(Dataset entries)
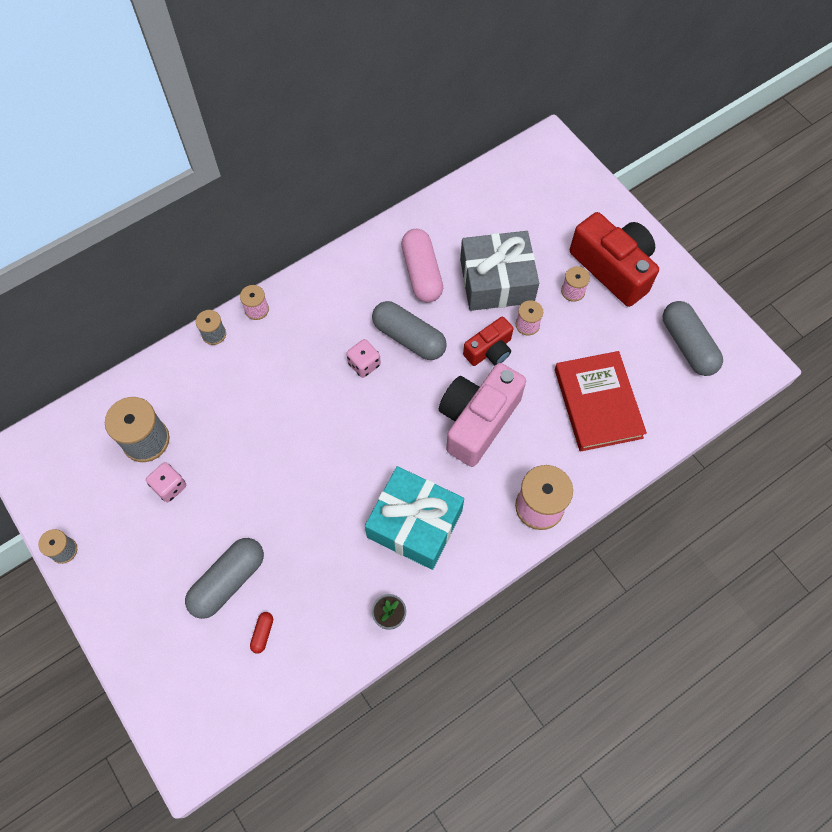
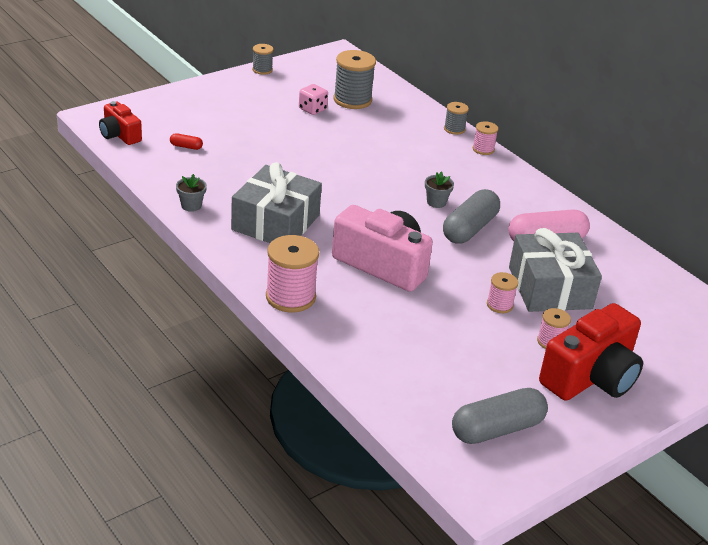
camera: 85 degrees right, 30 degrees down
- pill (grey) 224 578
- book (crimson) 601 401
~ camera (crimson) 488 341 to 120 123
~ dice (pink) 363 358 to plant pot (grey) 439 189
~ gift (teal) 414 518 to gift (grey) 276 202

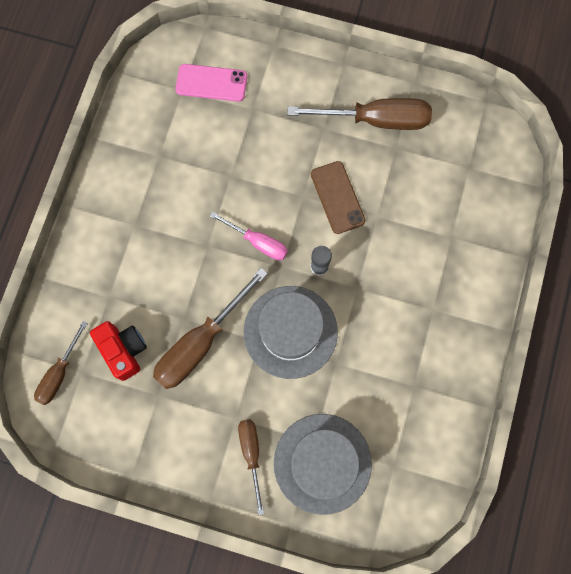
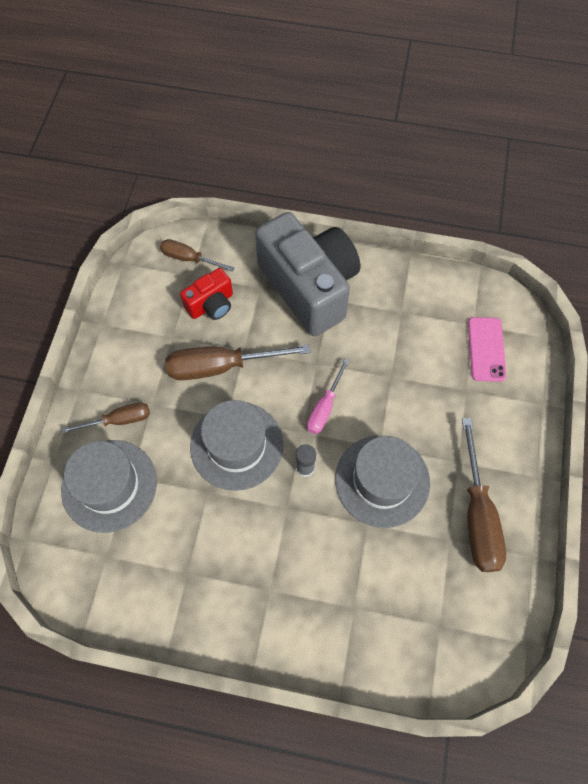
camera: 85 degrees right, 10 degrees down
+ camera (grey) 308 274
~ phone (brown) 338 197 to hat (grey) 382 481
~ flat screwdriver (brown) 210 328 = 238 362 45 degrees counterclockwise

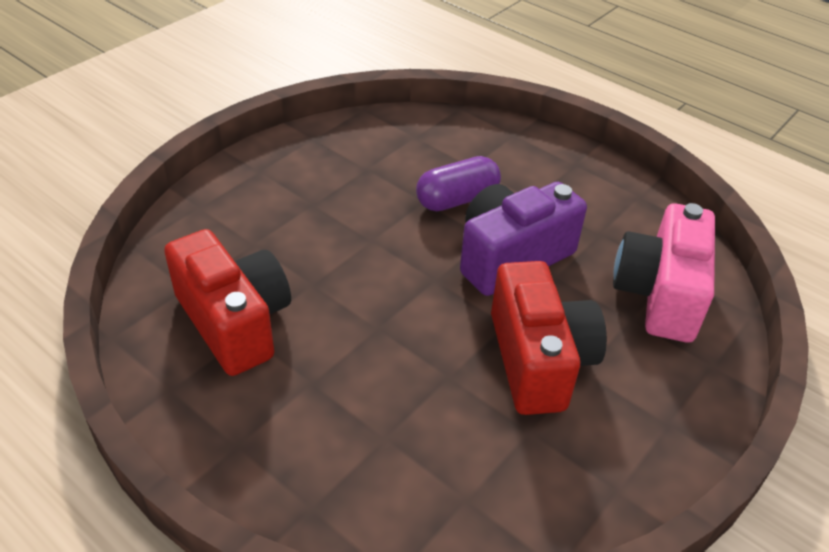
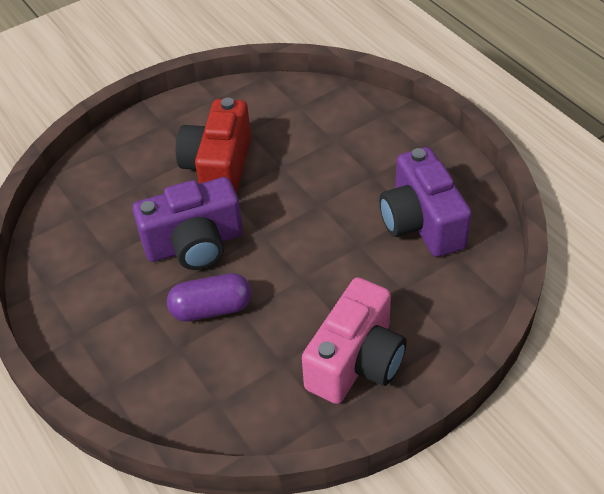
camera: 160 degrees left, 5 degrees up
~ camera (pink) 664 273 to 354 340
~ camera (crimson) 227 302 to camera (purple) 425 202

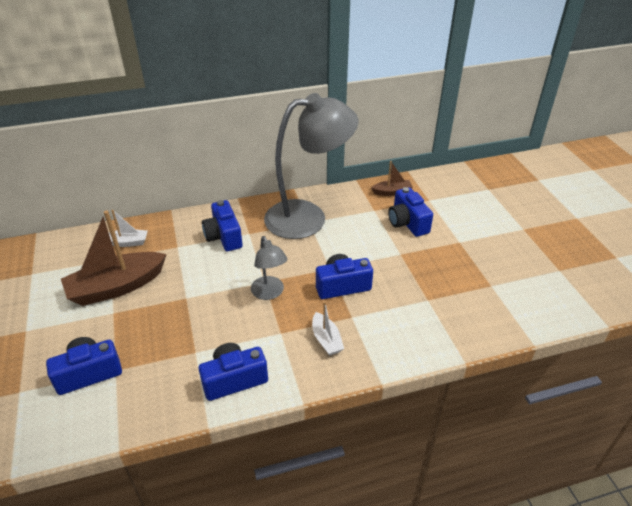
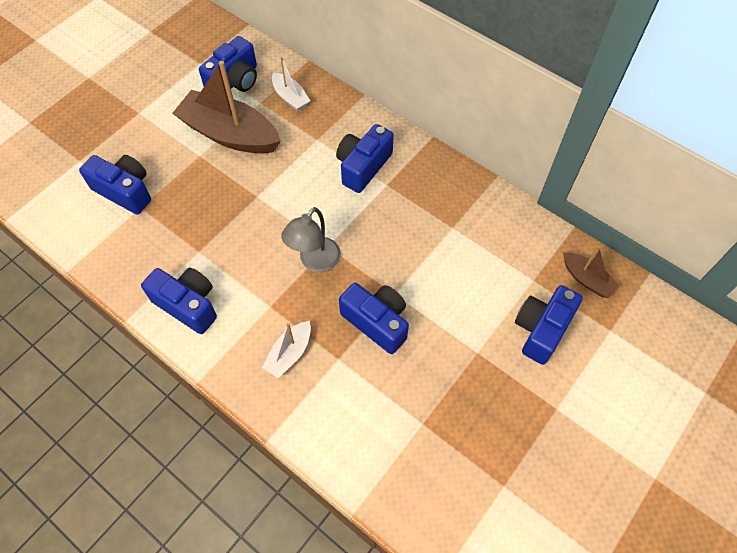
camera: 55 degrees right, 20 degrees up
- reading lamp (grey) 311 166
+ camera (royal blue) 228 64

▶ _WHAT NEEDS TO BE DONE_
Write the lines from the one with "(purple) 425 202" through the last line of the entries out again exactly, both ends included, and skip the pictures.

▶ _RESULT_
~ camera (crimson) 227 302 to camera (purple) 425 202

camera: 55 degrees right, 20 degrees up
- reading lamp (grey) 311 166
+ camera (royal blue) 228 64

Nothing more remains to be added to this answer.